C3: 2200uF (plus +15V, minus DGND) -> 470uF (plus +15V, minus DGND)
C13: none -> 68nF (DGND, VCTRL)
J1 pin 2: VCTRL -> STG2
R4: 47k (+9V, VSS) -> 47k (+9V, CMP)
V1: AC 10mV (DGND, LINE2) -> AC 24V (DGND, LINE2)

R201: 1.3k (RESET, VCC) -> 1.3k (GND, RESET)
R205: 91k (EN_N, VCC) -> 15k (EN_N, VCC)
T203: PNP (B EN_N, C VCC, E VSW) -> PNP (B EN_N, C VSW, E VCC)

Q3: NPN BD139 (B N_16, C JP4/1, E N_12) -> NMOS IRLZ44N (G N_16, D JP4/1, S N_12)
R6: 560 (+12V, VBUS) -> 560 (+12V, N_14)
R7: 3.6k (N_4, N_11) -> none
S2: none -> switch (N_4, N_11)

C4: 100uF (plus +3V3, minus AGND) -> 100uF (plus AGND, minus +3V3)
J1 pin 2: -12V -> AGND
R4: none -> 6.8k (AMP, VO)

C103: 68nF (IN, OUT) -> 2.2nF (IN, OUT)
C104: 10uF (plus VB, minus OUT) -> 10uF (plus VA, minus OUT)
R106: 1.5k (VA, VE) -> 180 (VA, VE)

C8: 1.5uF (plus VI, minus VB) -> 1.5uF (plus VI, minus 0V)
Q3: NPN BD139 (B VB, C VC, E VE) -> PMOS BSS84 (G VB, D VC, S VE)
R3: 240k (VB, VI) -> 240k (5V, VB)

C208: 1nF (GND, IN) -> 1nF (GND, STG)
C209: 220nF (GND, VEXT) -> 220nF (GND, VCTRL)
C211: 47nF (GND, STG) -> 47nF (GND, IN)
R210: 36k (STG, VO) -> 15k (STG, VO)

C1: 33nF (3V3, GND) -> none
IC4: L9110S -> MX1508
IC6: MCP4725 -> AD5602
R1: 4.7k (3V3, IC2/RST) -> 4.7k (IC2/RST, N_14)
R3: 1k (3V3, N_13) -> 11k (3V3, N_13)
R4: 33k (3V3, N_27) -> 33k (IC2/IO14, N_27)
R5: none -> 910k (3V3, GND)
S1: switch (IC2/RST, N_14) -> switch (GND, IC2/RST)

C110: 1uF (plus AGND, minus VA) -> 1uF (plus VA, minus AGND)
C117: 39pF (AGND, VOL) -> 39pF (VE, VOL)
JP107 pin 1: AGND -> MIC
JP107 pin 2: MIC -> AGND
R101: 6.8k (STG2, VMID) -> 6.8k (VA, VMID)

+++

Repeat, character for character, the lines from the one that holds "C110: 1uF (plus" to the final line of the material, inclusive, and no other lines.

C110: 1uF (plus AGND, minus VA) -> 1uF (plus VA, minus AGND)
C117: 39pF (AGND, VOL) -> 39pF (VE, VOL)
JP107 pin 1: AGND -> MIC
JP107 pin 2: MIC -> AGND
R101: 6.8k (STG2, VMID) -> 6.8k (VA, VMID)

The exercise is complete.